— start Exercise data —

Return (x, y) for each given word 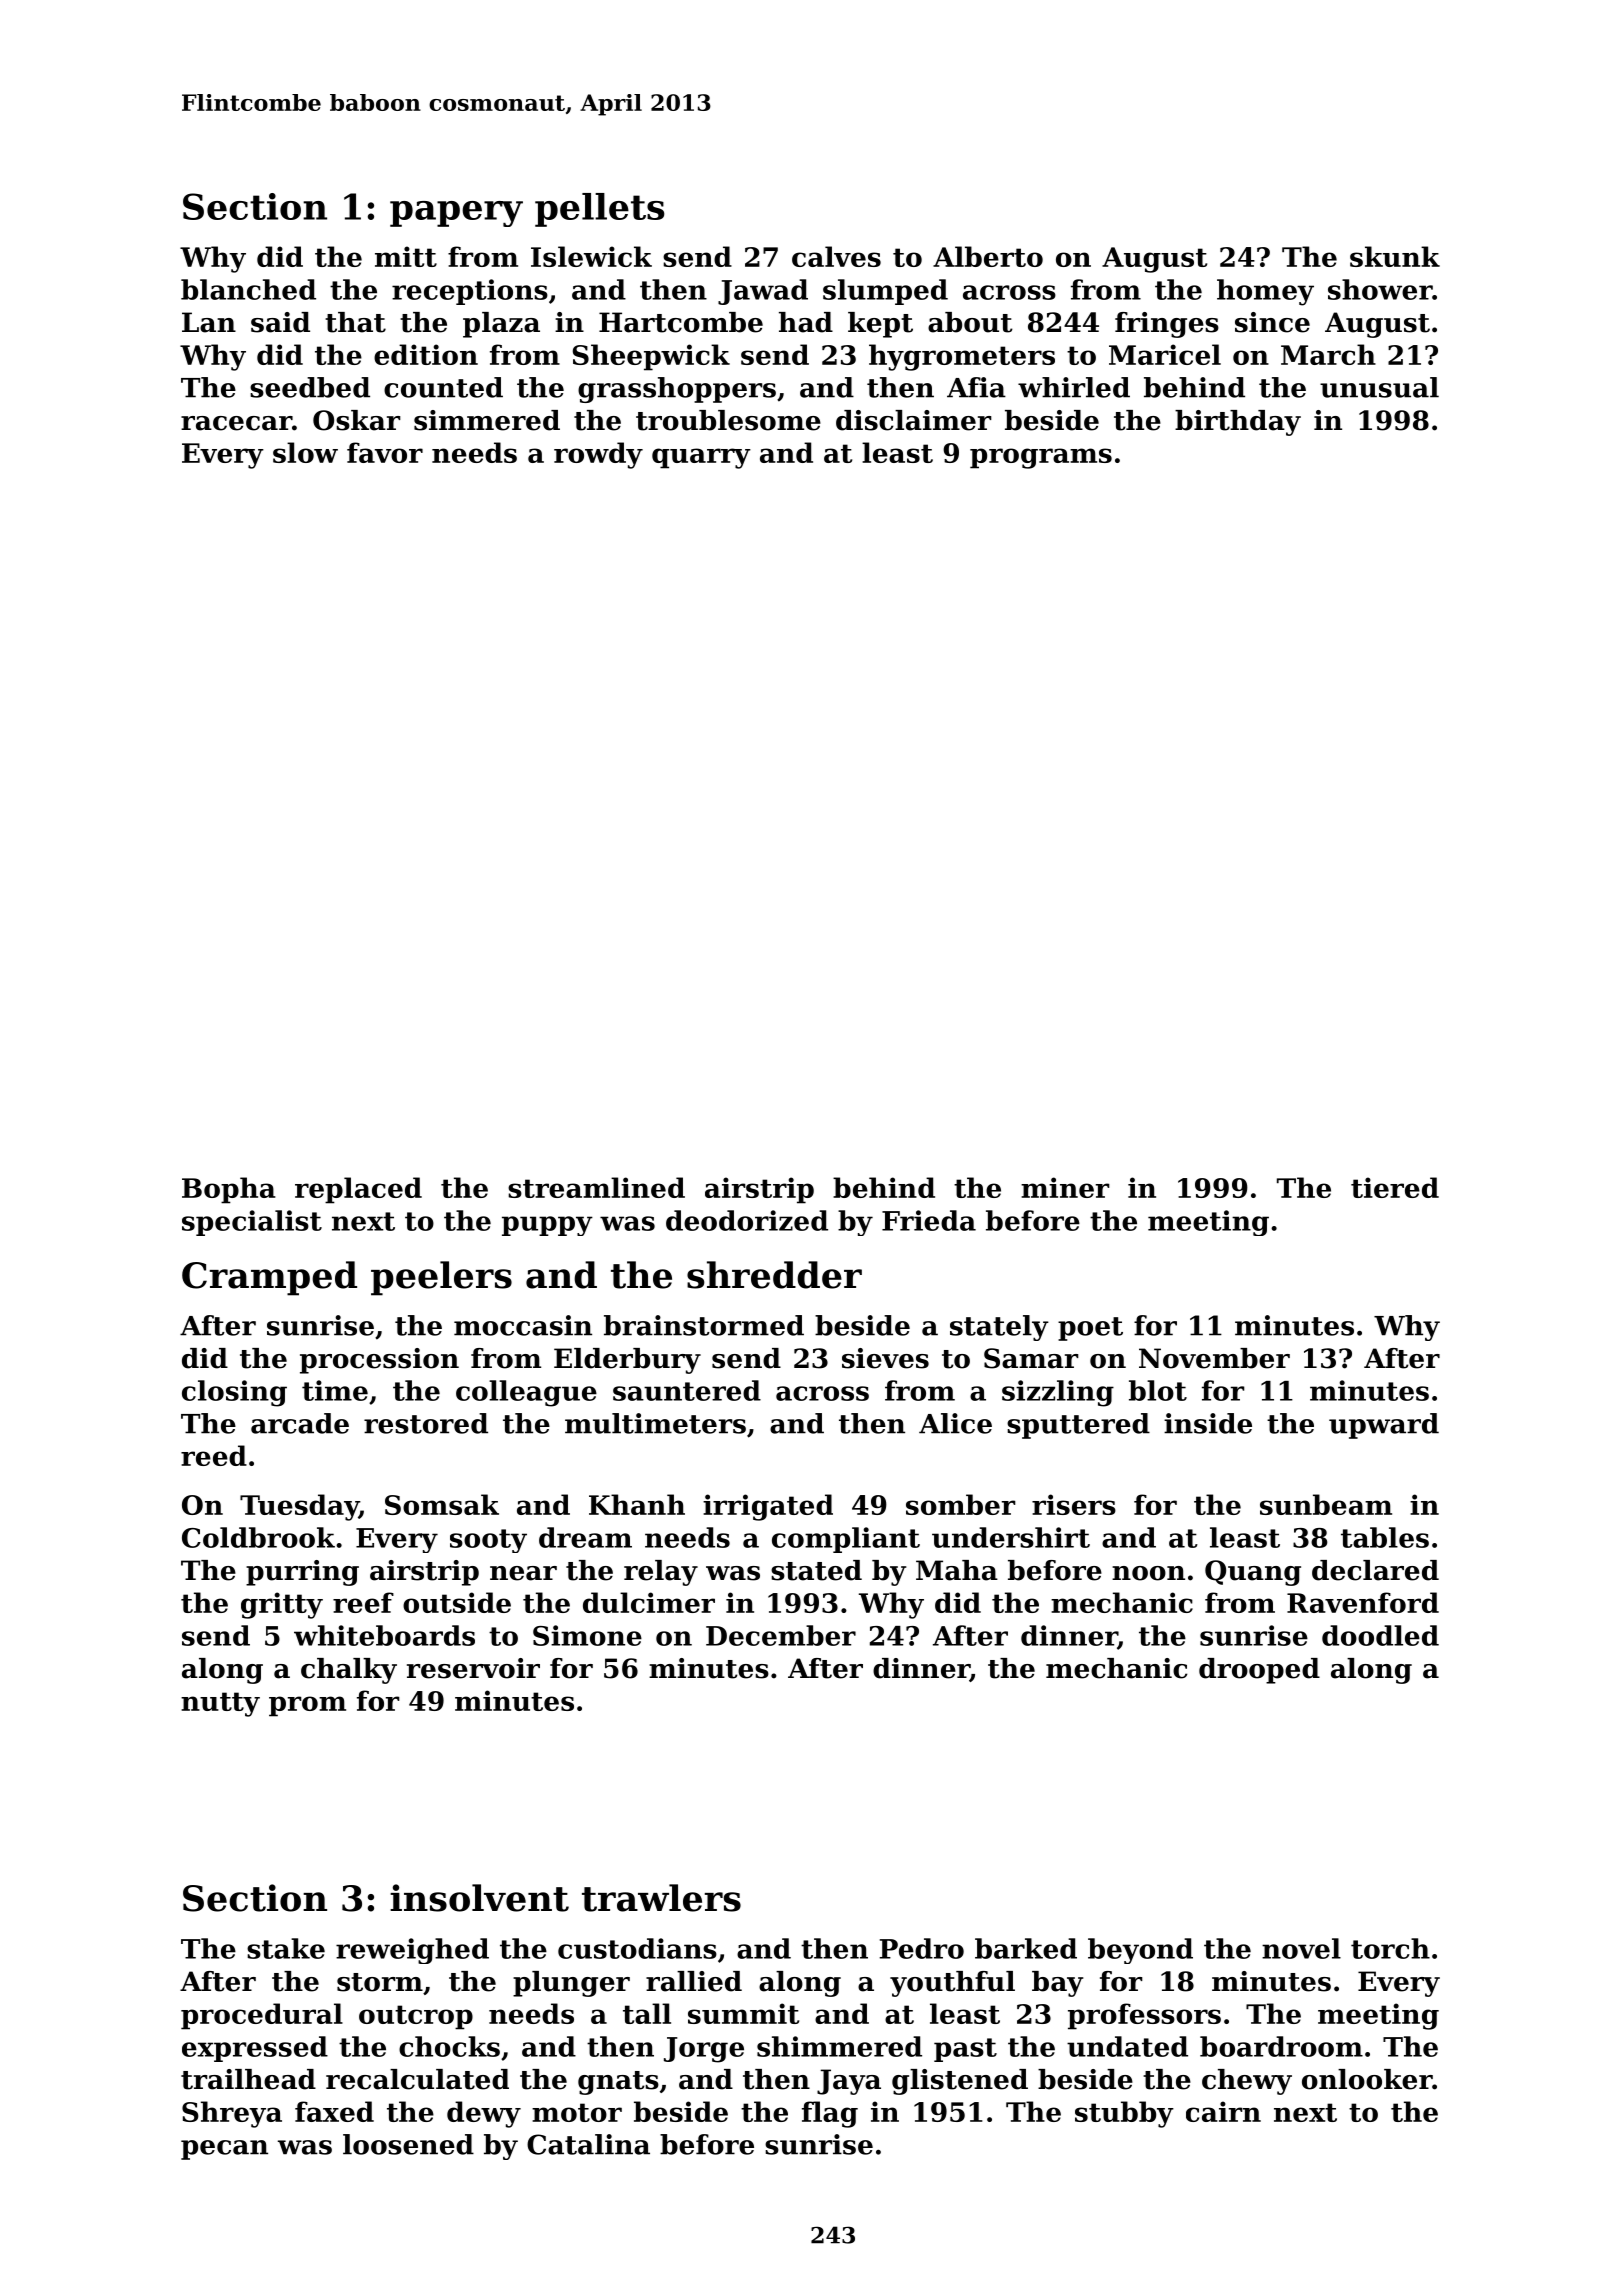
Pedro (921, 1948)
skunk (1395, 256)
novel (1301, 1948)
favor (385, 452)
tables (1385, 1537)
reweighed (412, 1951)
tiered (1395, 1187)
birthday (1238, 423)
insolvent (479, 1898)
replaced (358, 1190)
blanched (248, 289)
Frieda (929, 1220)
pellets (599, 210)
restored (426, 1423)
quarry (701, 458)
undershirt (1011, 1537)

— end Exercise data —
— start Exercise data —

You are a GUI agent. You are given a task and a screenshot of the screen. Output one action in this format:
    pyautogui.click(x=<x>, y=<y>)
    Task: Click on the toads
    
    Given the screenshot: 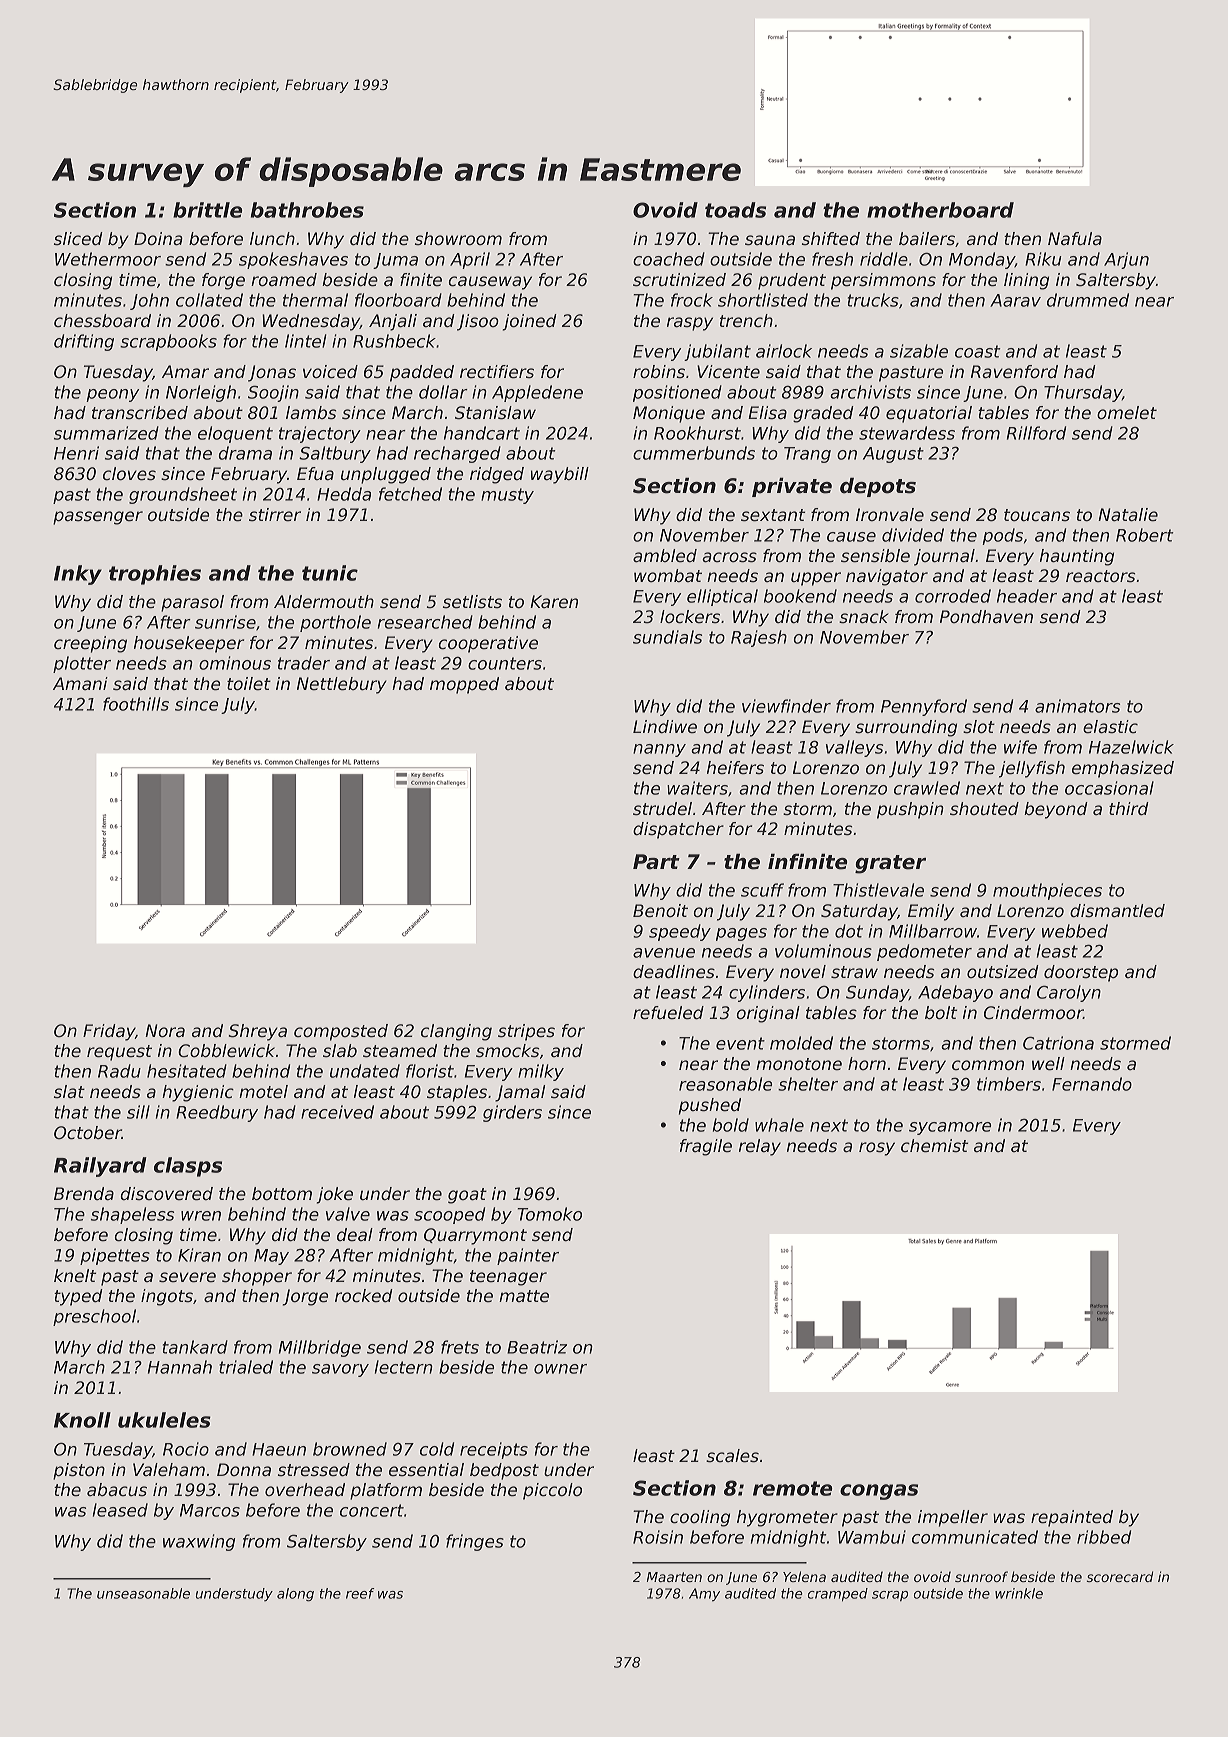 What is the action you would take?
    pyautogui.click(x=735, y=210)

— end Exercise data —
— start Exercise data —

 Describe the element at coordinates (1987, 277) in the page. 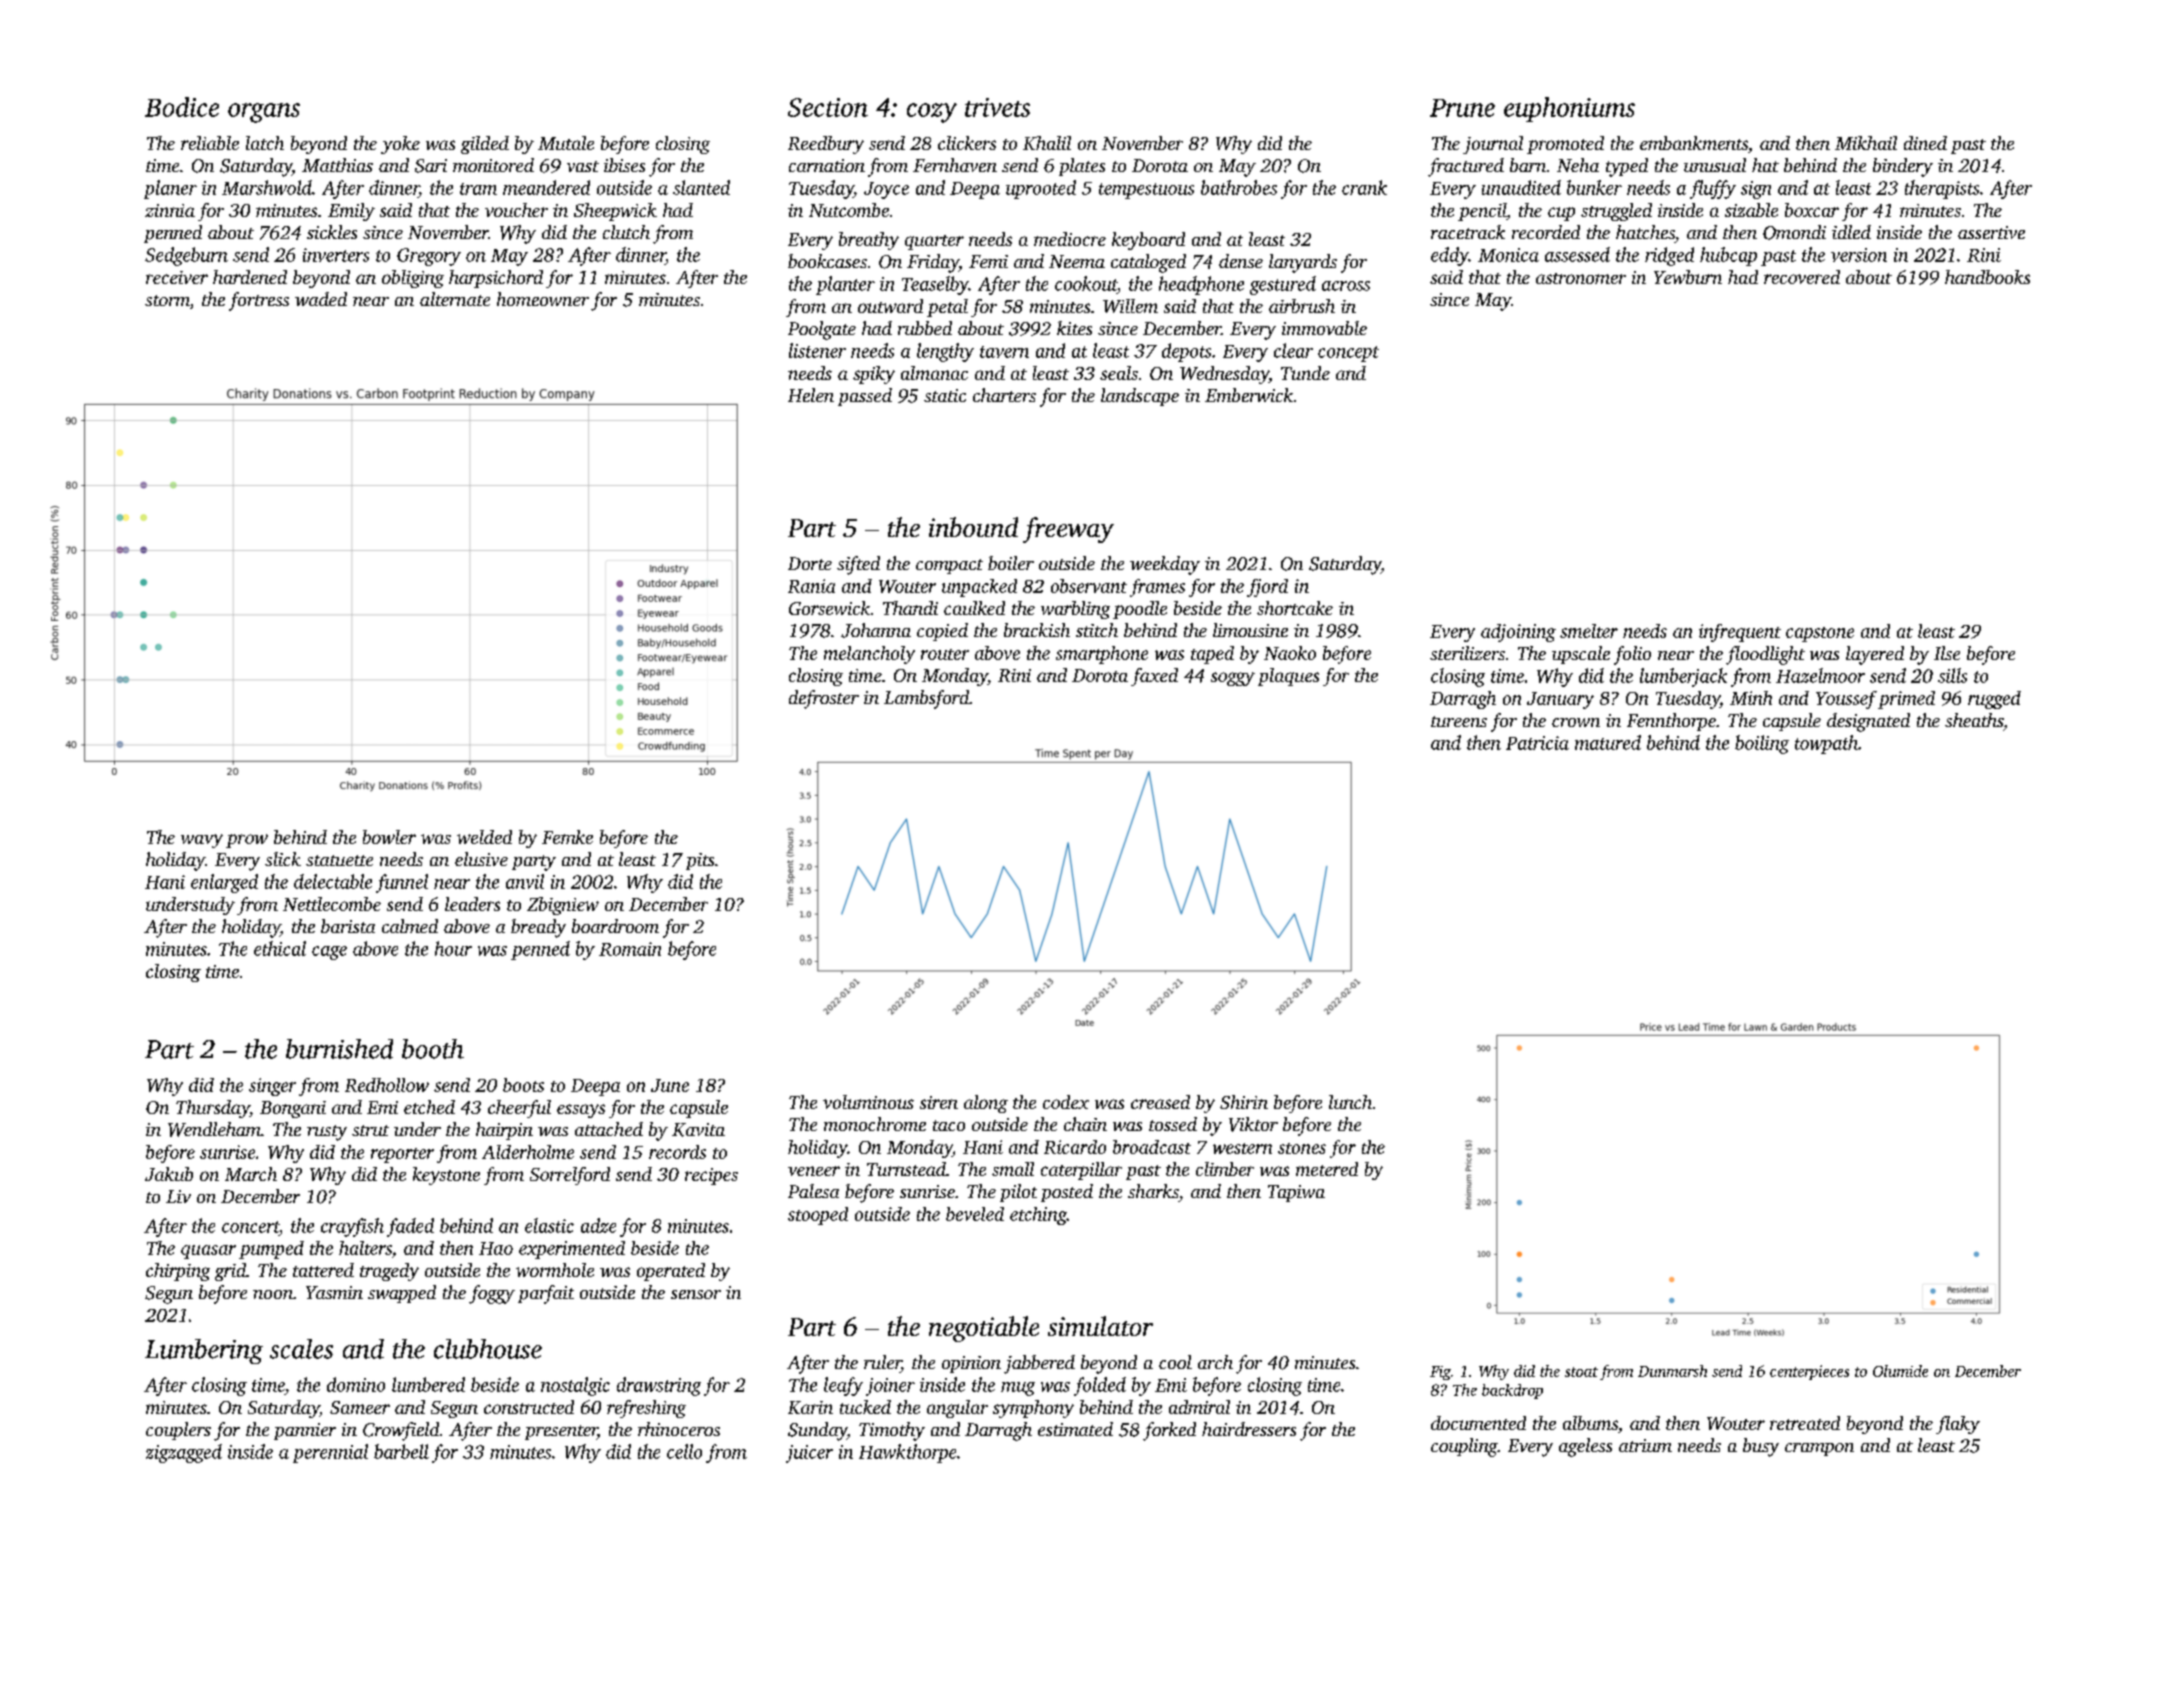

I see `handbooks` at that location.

— end Exercise data —

» **Task prompt**
Rewrite the data lines from the one containing "Return (x, y) for each given word" through the one containing "undershirt (1011, 1537)" as a numbered list, skipping any blank lines and leaving out the pictures.

» **Problem solution**
1. Return (x, y) for each given word 
2. Pedro (921, 1948)
3. skunk (1395, 256)
4. novel (1301, 1948)
5. favor (385, 452)
6. tables (1385, 1537)
7. reweighed (412, 1951)
8. tiered (1395, 1187)
9. birthday (1238, 423)
10. insolvent (479, 1898)
11. replaced (358, 1190)
12. blanched (248, 289)
13. Frieda (929, 1220)
14. pellets (599, 210)
15. restored (426, 1423)
16. quarry (701, 458)
17. undershirt (1011, 1537)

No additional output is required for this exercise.